### WORK TASK
Please go line by line and repeat the data below exactly, with no images.

### INFORMATION PROVIDED

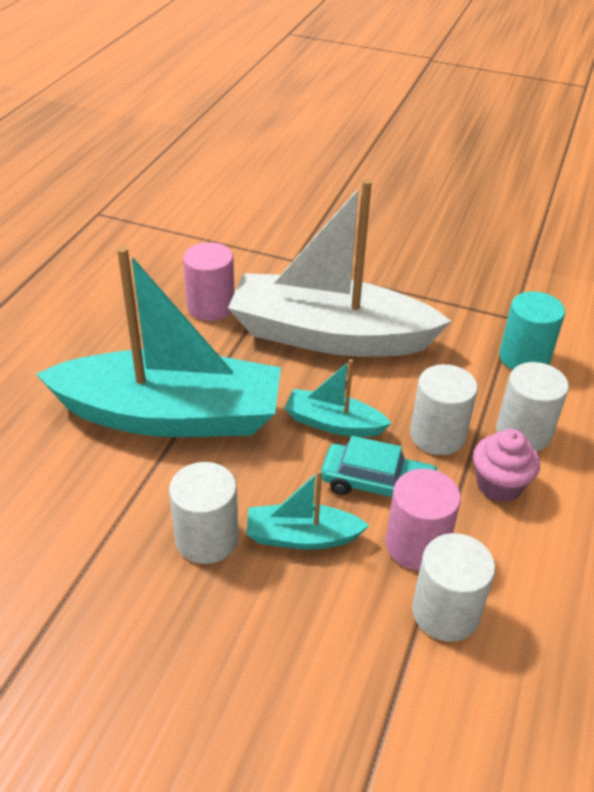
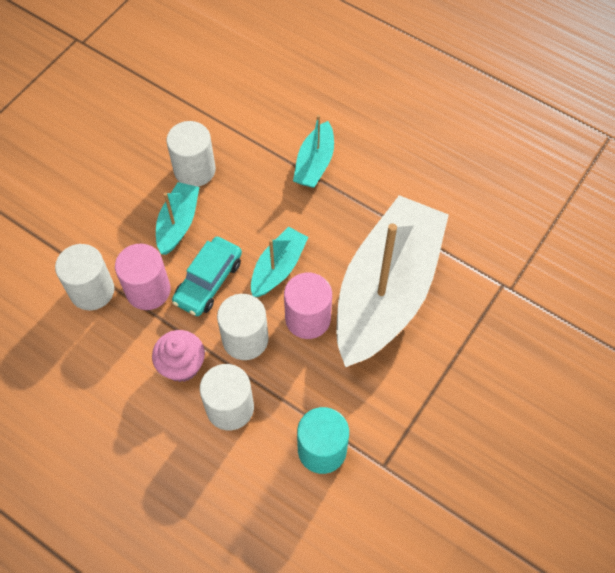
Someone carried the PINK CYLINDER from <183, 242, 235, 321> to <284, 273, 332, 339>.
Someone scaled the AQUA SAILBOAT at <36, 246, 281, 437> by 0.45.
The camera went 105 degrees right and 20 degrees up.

### RESULT OF THIS EXERCISE
Someone carried the PINK CYLINDER from <183, 242, 235, 321> to <284, 273, 332, 339>.
Someone scaled the AQUA SAILBOAT at <36, 246, 281, 437> by 0.45.
The camera went 105 degrees right and 20 degrees up.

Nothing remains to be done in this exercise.